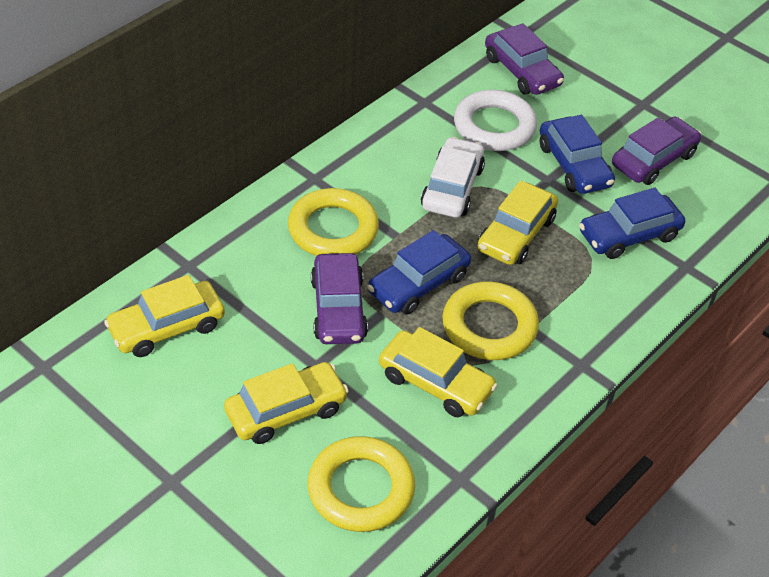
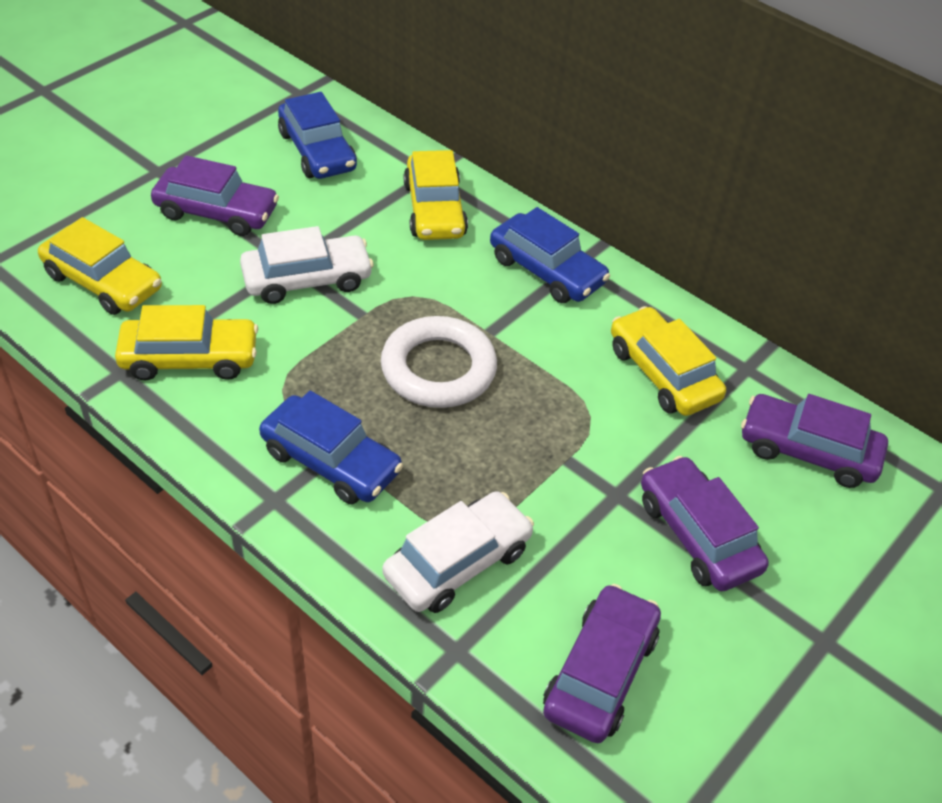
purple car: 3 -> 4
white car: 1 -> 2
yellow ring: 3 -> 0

---

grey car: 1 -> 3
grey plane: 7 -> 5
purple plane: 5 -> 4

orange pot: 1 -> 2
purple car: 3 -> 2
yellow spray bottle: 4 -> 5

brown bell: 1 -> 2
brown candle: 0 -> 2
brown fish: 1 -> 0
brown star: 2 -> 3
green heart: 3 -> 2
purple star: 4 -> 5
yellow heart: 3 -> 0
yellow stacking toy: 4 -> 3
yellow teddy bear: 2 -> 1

> _WHAT IS BEING ASKED_:
Set down, from the entries above, exactly the lines from the one with "brown fish: 1 -> 0" up to and including the one with "yellow teddy bear: 2 -> 1", and no other lines.

> _SOLUTION FOR THIS EXERCISE_:
brown fish: 1 -> 0
brown star: 2 -> 3
green heart: 3 -> 2
purple star: 4 -> 5
yellow heart: 3 -> 0
yellow stacking toy: 4 -> 3
yellow teddy bear: 2 -> 1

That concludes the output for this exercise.